=== Section Start ===

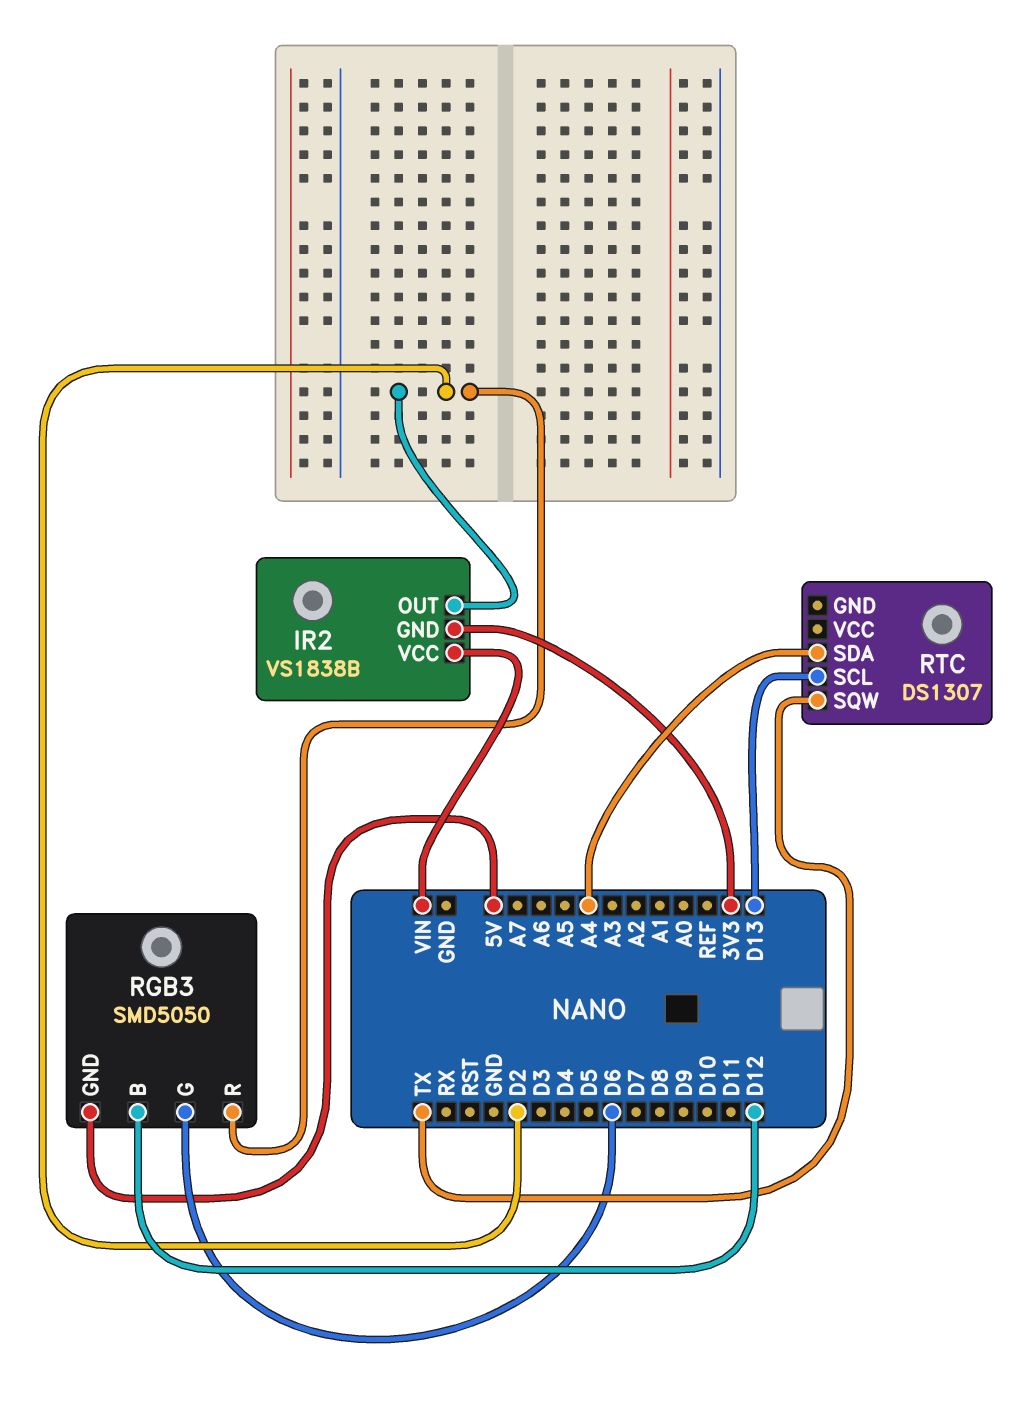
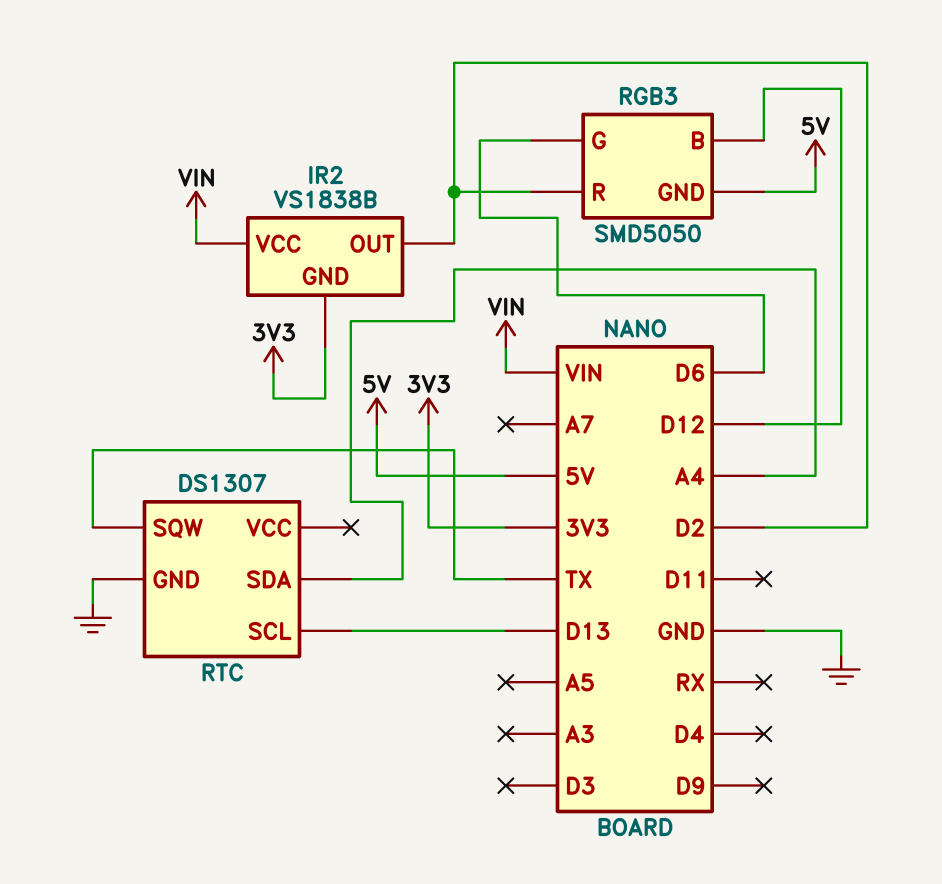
RTC pin GND: none -> GND

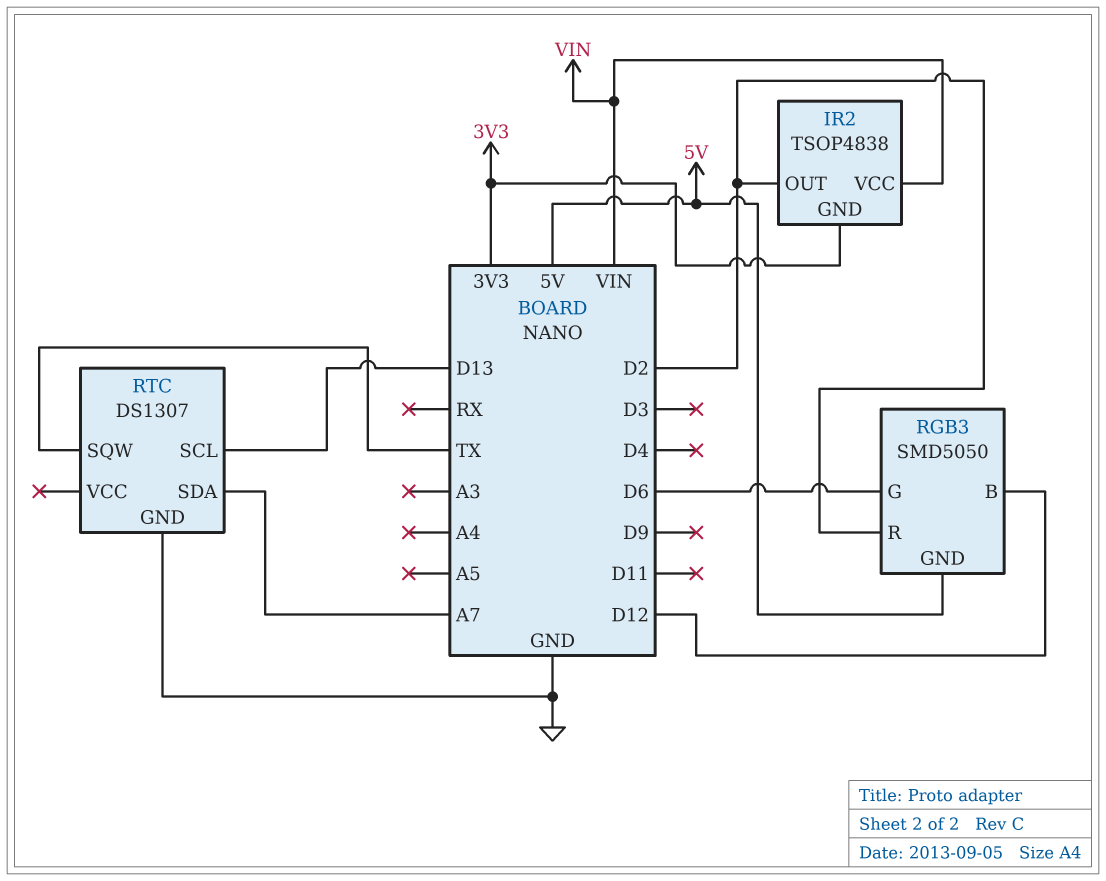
IR2: VS1838B -> TSOP4838
RTC pin SDA: A4 -> A7

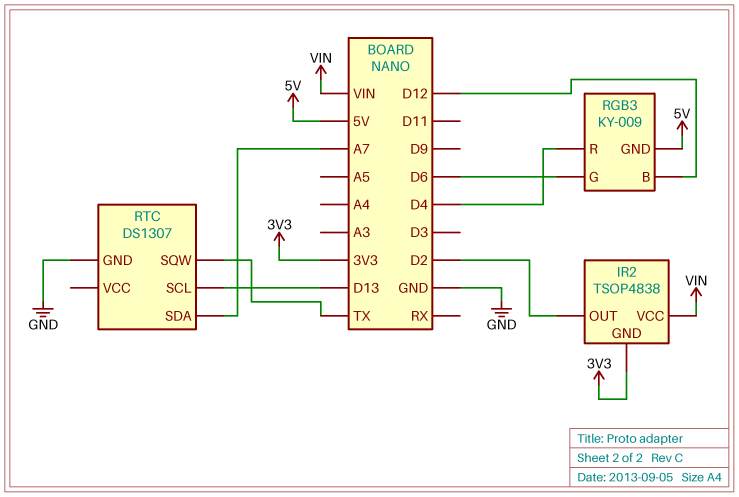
RGB3: SMD5050 -> KY-009
RGB3 pin R: D2 -> D4

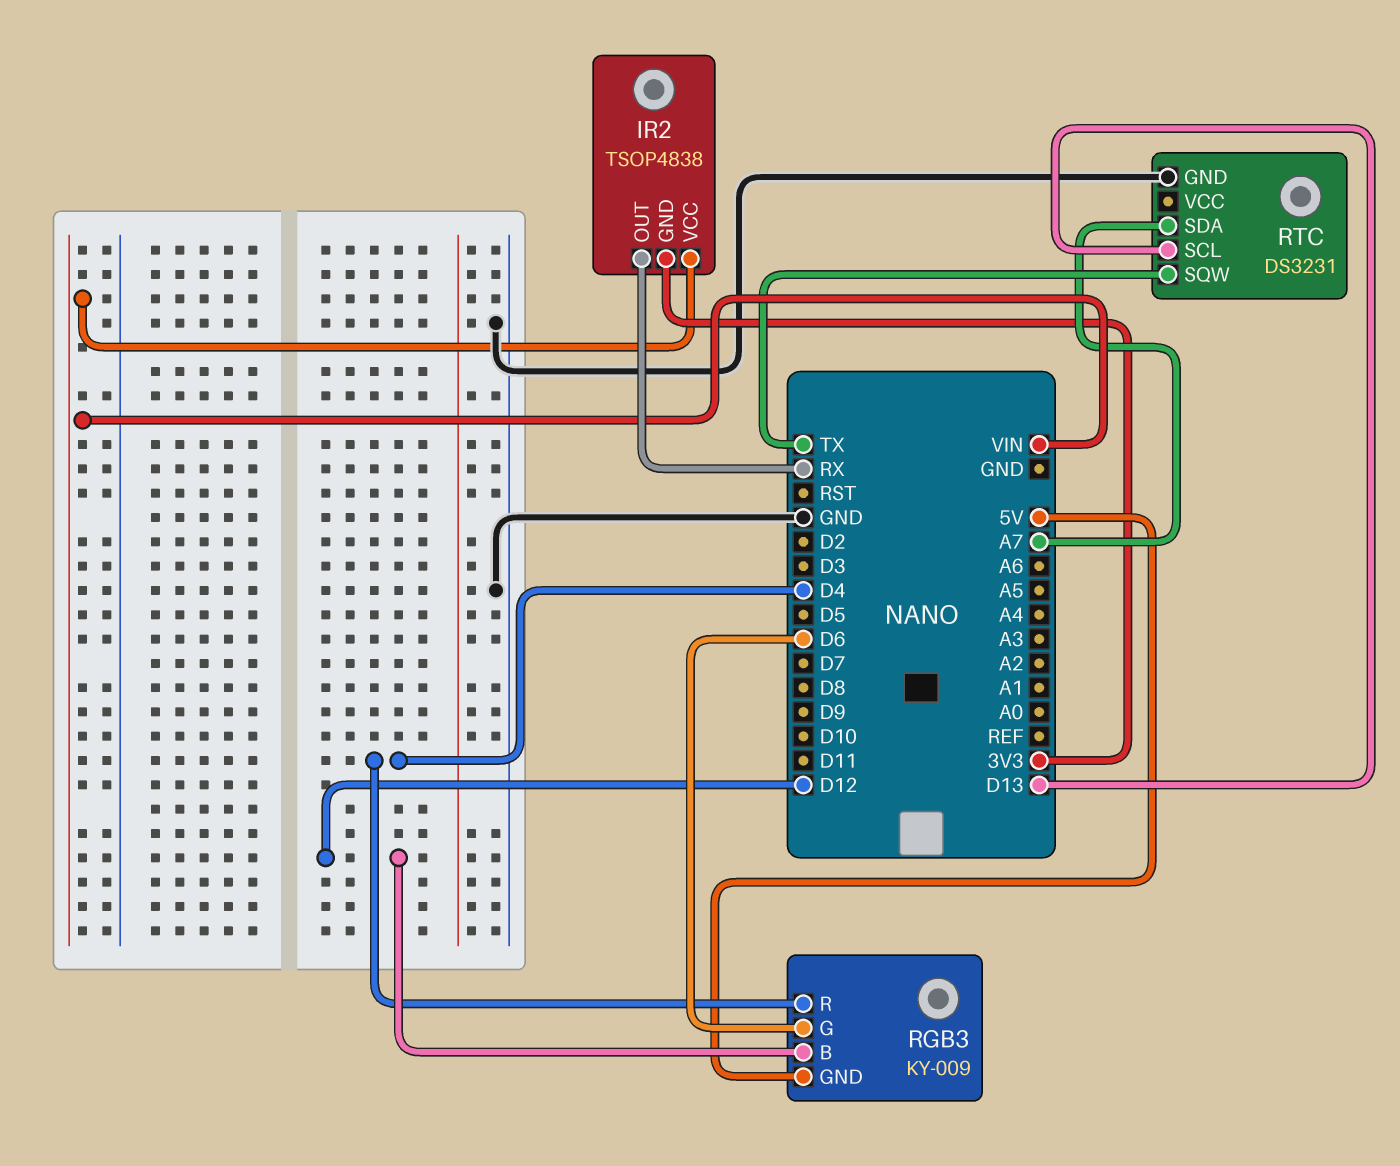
IR2 pin OUT: D2 -> RX
RTC: DS1307 -> DS3231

=== Section End ===

### TASK PROMPT
All entries above must be repeated exactly; pictures are to be left out.

### YOUR SOLUTION
RTC pin GND: none -> GND

IR2: VS1838B -> TSOP4838
RTC pin SDA: A4 -> A7

RGB3: SMD5050 -> KY-009
RGB3 pin R: D2 -> D4

IR2 pin OUT: D2 -> RX
RTC: DS1307 -> DS3231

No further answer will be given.